== Records for processing ==
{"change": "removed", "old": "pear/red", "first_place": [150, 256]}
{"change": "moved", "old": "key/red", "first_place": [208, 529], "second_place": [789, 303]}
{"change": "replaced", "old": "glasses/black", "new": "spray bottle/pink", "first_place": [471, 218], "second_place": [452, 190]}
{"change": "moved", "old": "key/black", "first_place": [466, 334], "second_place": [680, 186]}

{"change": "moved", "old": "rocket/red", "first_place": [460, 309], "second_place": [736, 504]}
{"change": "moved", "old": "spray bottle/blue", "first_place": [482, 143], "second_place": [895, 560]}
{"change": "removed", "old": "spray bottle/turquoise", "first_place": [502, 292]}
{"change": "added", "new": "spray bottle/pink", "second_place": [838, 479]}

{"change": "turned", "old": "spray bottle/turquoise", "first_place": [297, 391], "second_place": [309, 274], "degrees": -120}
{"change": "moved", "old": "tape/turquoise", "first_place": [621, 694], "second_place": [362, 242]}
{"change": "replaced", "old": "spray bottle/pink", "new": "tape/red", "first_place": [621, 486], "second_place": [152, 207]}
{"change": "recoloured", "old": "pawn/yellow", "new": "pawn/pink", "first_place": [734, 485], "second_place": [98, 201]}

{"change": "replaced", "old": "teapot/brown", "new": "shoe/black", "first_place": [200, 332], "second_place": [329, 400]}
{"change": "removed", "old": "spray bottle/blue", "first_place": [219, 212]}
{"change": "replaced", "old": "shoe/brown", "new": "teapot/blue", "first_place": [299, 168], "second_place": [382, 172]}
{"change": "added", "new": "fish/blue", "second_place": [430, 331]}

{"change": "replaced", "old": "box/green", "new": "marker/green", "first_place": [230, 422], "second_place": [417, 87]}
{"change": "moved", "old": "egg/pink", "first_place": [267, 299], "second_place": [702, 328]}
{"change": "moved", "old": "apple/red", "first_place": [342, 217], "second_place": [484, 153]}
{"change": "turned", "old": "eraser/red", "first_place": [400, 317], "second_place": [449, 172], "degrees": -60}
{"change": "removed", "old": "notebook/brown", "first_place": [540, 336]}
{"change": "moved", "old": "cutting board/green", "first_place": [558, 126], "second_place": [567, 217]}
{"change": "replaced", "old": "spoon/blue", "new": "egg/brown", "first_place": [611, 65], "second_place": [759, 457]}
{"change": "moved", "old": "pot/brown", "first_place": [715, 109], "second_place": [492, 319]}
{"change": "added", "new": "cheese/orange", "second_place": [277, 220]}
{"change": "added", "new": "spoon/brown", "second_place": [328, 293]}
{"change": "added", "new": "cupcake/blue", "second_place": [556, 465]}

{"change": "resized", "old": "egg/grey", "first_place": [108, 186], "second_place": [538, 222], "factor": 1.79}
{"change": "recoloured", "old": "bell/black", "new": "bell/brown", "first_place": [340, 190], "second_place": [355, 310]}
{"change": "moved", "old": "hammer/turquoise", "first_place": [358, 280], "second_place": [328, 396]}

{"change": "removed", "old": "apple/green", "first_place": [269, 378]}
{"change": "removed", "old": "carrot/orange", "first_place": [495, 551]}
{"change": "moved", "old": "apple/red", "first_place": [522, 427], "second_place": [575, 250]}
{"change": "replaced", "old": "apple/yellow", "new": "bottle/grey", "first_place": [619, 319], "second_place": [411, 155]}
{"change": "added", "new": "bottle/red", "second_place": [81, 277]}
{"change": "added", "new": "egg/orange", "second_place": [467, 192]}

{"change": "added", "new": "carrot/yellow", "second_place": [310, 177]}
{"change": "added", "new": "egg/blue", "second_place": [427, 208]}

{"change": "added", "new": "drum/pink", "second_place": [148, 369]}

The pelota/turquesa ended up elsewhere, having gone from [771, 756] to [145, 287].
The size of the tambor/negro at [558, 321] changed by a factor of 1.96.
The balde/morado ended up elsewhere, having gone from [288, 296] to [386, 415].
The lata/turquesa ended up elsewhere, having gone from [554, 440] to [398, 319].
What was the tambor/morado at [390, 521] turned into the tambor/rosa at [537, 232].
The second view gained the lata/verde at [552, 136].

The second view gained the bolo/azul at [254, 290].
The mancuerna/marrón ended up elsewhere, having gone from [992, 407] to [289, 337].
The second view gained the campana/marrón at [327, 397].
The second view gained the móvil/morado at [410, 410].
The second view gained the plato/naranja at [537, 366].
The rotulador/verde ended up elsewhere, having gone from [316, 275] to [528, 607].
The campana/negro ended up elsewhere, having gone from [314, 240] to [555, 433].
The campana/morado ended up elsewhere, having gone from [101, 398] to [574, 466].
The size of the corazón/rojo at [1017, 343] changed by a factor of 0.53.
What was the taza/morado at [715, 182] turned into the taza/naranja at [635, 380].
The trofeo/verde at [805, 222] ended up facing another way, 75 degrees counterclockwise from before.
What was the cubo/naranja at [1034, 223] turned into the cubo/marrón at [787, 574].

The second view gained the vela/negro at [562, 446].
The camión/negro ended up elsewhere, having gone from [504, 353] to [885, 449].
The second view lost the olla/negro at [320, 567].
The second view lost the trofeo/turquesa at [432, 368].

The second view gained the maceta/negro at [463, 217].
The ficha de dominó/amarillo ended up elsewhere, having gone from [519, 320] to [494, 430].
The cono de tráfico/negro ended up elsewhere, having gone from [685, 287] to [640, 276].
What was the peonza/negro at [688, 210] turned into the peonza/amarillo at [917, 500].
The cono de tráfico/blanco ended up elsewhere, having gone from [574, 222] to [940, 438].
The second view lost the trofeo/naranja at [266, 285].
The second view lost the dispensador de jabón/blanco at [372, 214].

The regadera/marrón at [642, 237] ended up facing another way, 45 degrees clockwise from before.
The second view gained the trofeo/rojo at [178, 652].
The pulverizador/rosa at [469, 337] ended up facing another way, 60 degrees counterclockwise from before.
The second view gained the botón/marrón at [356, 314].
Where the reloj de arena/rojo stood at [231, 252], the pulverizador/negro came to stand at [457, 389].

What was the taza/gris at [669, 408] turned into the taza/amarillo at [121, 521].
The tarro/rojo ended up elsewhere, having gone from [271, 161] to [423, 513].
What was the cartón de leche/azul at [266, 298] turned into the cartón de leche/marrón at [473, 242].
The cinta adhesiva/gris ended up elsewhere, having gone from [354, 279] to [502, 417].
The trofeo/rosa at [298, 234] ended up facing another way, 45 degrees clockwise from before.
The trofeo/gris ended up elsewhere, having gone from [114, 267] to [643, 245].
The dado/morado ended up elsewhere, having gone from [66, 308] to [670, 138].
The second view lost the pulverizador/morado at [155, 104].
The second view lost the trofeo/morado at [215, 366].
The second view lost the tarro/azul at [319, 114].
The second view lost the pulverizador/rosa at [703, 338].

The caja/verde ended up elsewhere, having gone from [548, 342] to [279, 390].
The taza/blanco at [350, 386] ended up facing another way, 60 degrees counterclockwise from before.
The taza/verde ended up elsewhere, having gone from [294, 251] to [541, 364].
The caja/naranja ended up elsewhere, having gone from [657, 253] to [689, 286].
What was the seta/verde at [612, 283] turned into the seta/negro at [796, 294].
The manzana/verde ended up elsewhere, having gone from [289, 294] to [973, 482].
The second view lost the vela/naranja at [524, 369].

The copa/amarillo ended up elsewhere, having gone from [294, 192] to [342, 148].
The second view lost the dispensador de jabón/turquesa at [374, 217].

== Task instructions ==
Only lines with the word "tambor" are wanted. Find and copy them from the records above.

== Final answer ==
The size of the tambor/negro at [558, 321] changed by a factor of 1.96.
What was the tambor/morado at [390, 521] turned into the tambor/rosa at [537, 232].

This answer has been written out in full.